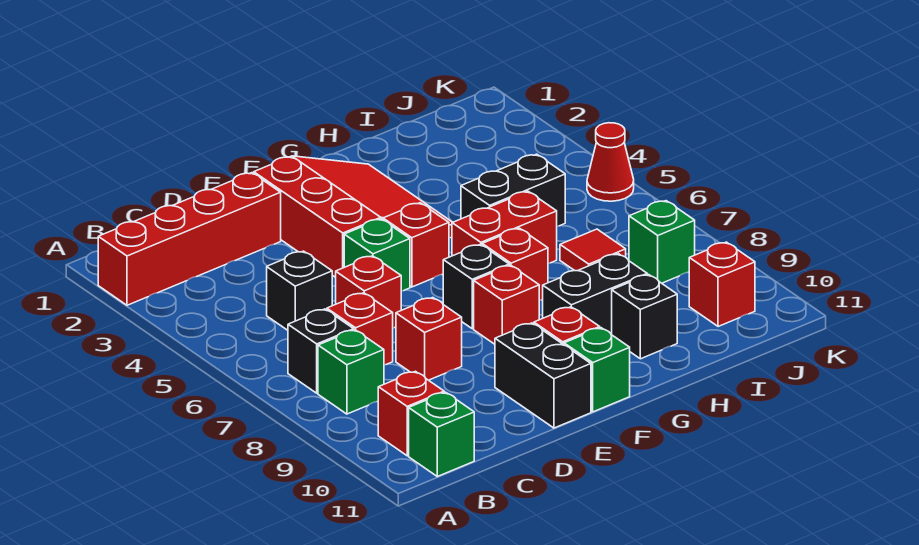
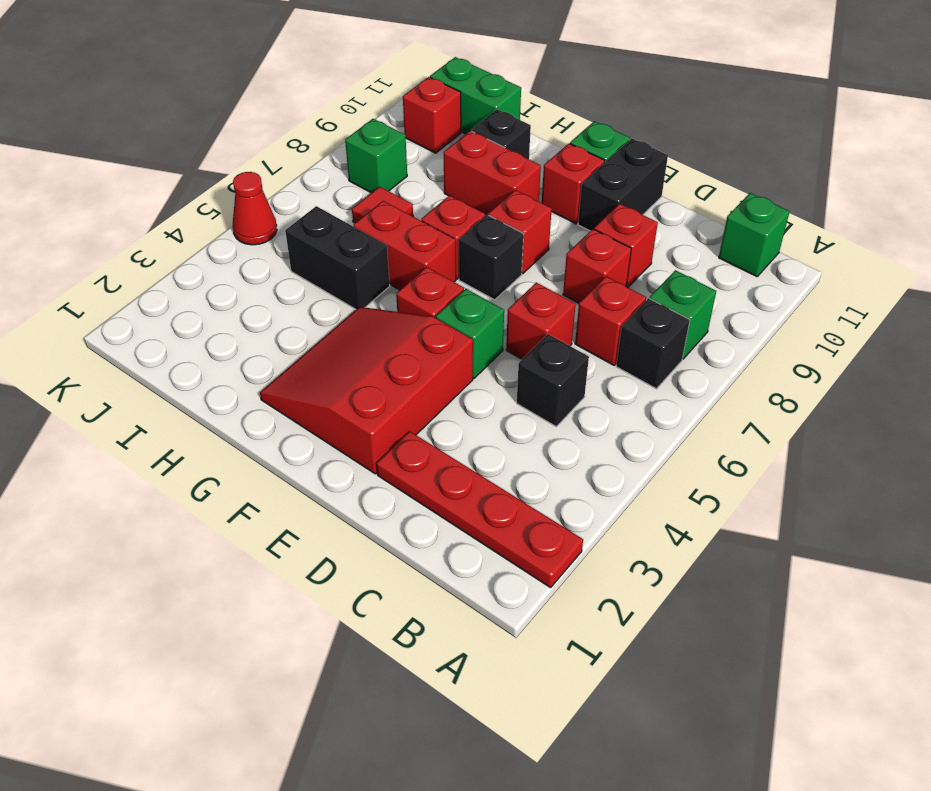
red 1x4 brick [98,173,281,305] -> red 1x4 plate [377,431,583,588]
red 1x1 brick [378,371,444,456] -> red 1x1 brick moved to [594,204,658,287]
black 1x2 brick [543,254,647,335] -> red 1x2 brick [444,131,541,215]
none -> green 1x2 brick [430,57,521,134]

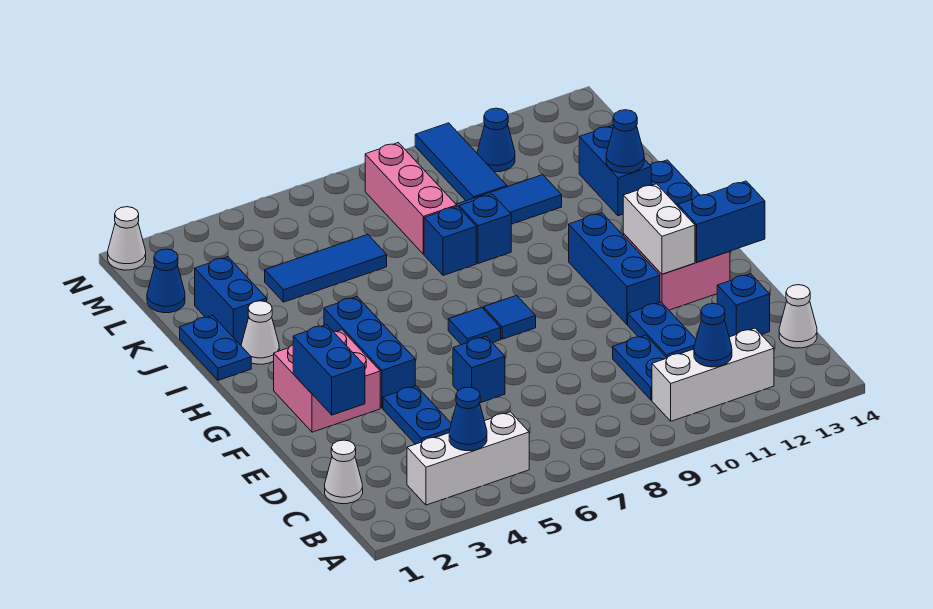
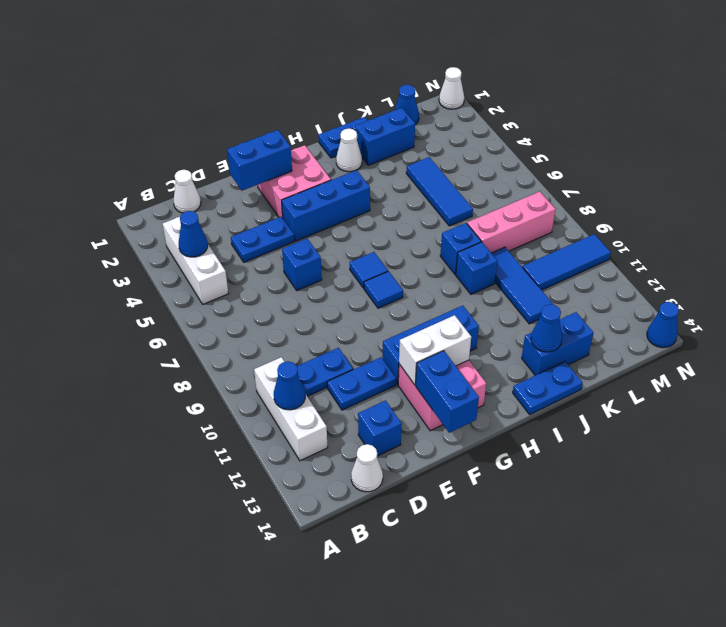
blue 1x1 cone [477,108,515,172] -> blue 1x1 cone moved to [647,302,679,348]

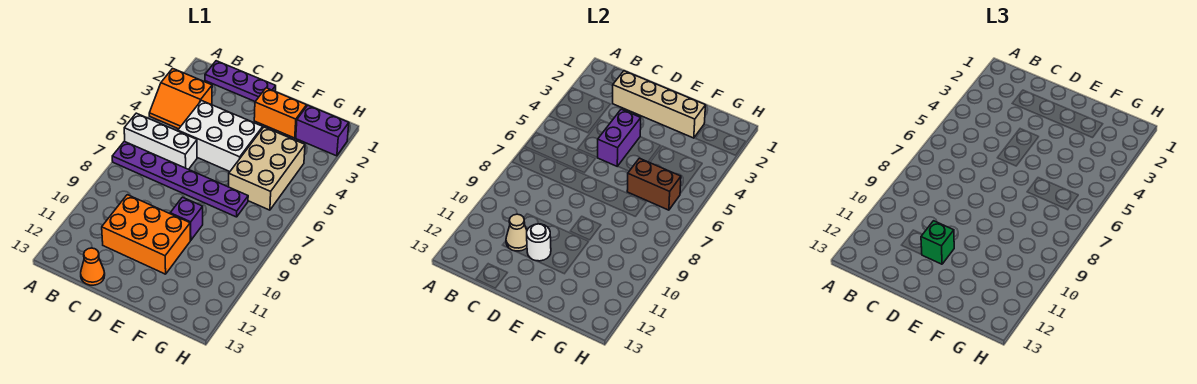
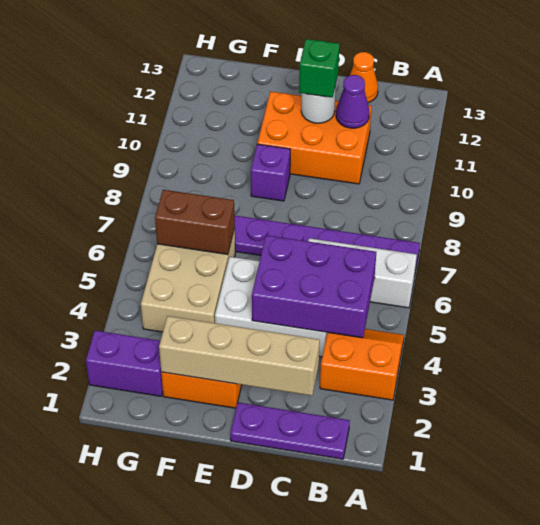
tan 1x1 cone [506,214,527,251] -> purple 1x1 cone [336,75,369,128]
purple 1x2 brick [598,109,641,166] -> purple 2x3 brick [252,235,376,338]

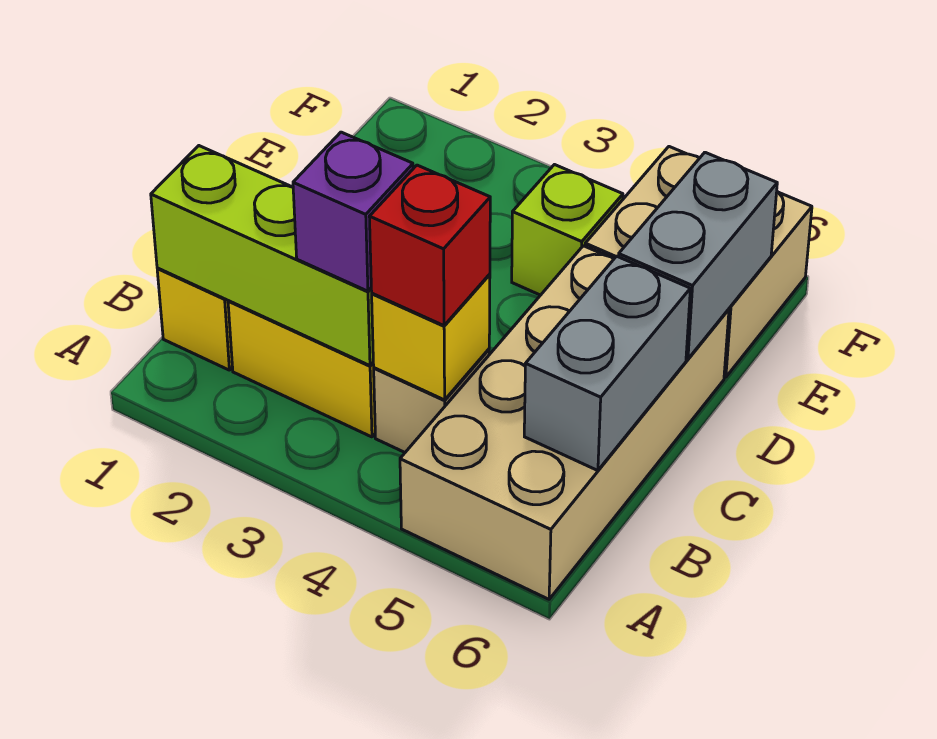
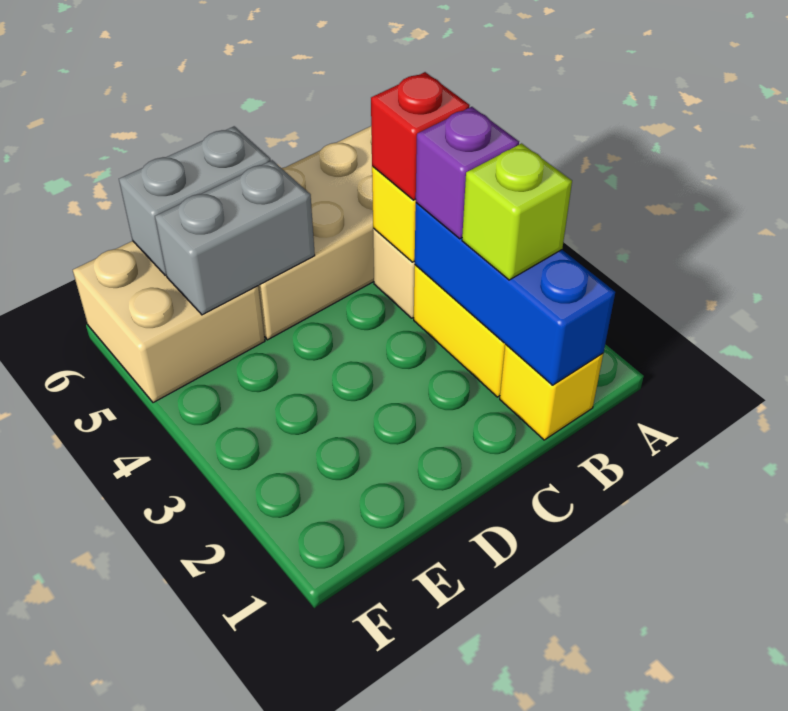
lime 1x3 brick [151,146,373,366] -> blue 1x3 brick [415,203,615,385]
grey 1x2 brick [524,256,690,471] -> grey 1x2 brick moved to [155,160,315,315]
lime 1x1 brick [512,165,623,295] -> lime 1x1 brick moved to [462,143,572,280]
-*-*-
### Task prompt
Your reply is the full set of entries reproduced exactly, with images omitted.

### Reply
red 1x4 brick [98,173,281,305] -> red 1x4 plate [377,431,583,588]
red 1x1 brick [378,371,444,456] -> red 1x1 brick moved to [594,204,658,287]
black 1x2 brick [543,254,647,335] -> red 1x2 brick [444,131,541,215]
none -> green 1x2 brick [430,57,521,134]

blue 1x1 cone [477,108,515,172] -> blue 1x1 cone moved to [647,302,679,348]

tan 1x1 cone [506,214,527,251] -> purple 1x1 cone [336,75,369,128]
purple 1x2 brick [598,109,641,166] -> purple 2x3 brick [252,235,376,338]

lime 1x3 brick [151,146,373,366] -> blue 1x3 brick [415,203,615,385]
grey 1x2 brick [524,256,690,471] -> grey 1x2 brick moved to [155,160,315,315]
lime 1x1 brick [512,165,623,295] -> lime 1x1 brick moved to [462,143,572,280]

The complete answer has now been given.